Work instructions:
Render the records below as a Markdown table with the columns Row and Text, one line per numbered row, skipping blank lines. Omit the pictures.

Spatial grounding data:
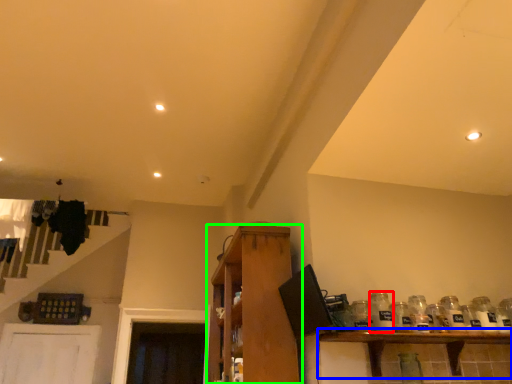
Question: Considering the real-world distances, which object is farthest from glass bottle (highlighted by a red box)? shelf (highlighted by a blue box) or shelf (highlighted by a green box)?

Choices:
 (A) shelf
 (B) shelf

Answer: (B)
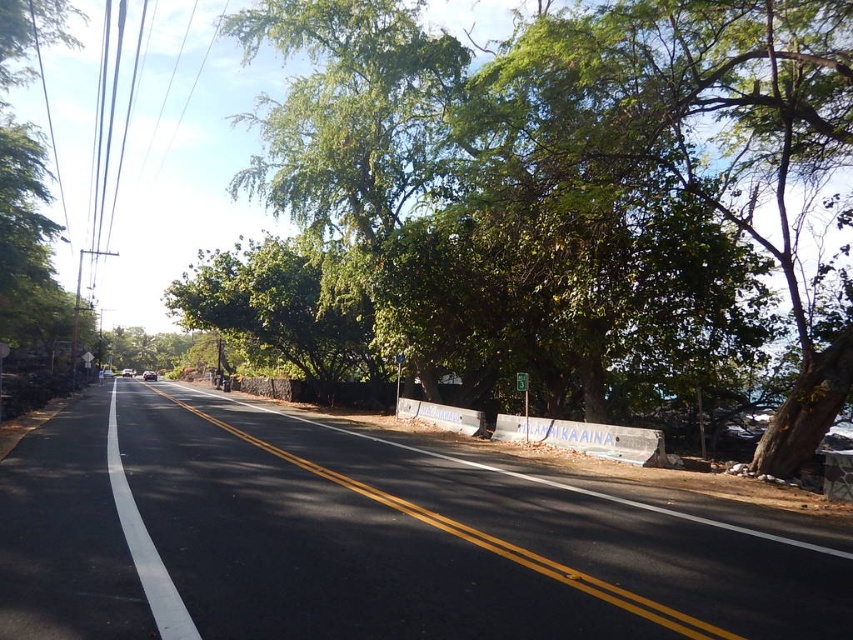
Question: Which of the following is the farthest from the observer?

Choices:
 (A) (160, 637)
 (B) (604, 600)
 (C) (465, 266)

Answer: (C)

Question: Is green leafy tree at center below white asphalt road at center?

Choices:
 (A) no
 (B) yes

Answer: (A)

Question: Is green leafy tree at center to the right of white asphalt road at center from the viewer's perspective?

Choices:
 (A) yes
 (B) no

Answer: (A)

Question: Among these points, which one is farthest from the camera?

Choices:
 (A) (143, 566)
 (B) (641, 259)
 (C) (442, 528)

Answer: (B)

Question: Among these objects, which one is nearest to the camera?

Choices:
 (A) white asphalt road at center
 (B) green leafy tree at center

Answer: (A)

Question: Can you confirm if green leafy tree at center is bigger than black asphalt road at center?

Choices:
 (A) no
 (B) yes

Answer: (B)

Finished exercise:
| Row | Text |
|---|---|
| 1 | Question: Considering the real-world distances, which object is farthest from glass bottle (highlighted by a red box)? shelf (highlighted by a blue box) or shelf (highlighted by a green box)? |
| 2 | Choices: |
| 3 |  (A) shelf |
| 4 |  (B) shelf |
| 5 | Answer: (B) |
| 6 | Question: Which of the following is the farthest from the observer? |
| 7 | Choices: |
| 8 |  (A) (160, 637) |
| 9 |  (B) (604, 600) |
| 10 |  (C) (465, 266) |
| 11 | Answer: (C) |
| 12 | Question: Is green leafy tree at center below white asphalt road at center? |
| 13 | Choices: |
| 14 |  (A) no |
| 15 |  (B) yes |
| 16 | Answer: (A) |
| 17 | Question: Is green leafy tree at center to the right of white asphalt road at center from the viewer's perspective? |
| 18 | Choices: |
| 19 |  (A) yes |
| 20 |  (B) no |
| 21 | Answer: (A) |
| 22 | Question: Among these points, which one is farthest from the camera? |
| 23 | Choices: |
| 24 |  (A) (143, 566) |
| 25 |  (B) (641, 259) |
| 26 |  (C) (442, 528) |
| 27 | Answer: (B) |
| 28 | Question: Among these objects, which one is nearest to the camera? |
| 29 | Choices: |
| 30 |  (A) white asphalt road at center |
| 31 |  (B) green leafy tree at center |
| 32 | Answer: (A) |
| 33 | Question: Can you confirm if green leafy tree at center is bigger than black asphalt road at center? |
| 34 | Choices: |
| 35 |  (A) no |
| 36 |  (B) yes |
| 37 | Answer: (B) |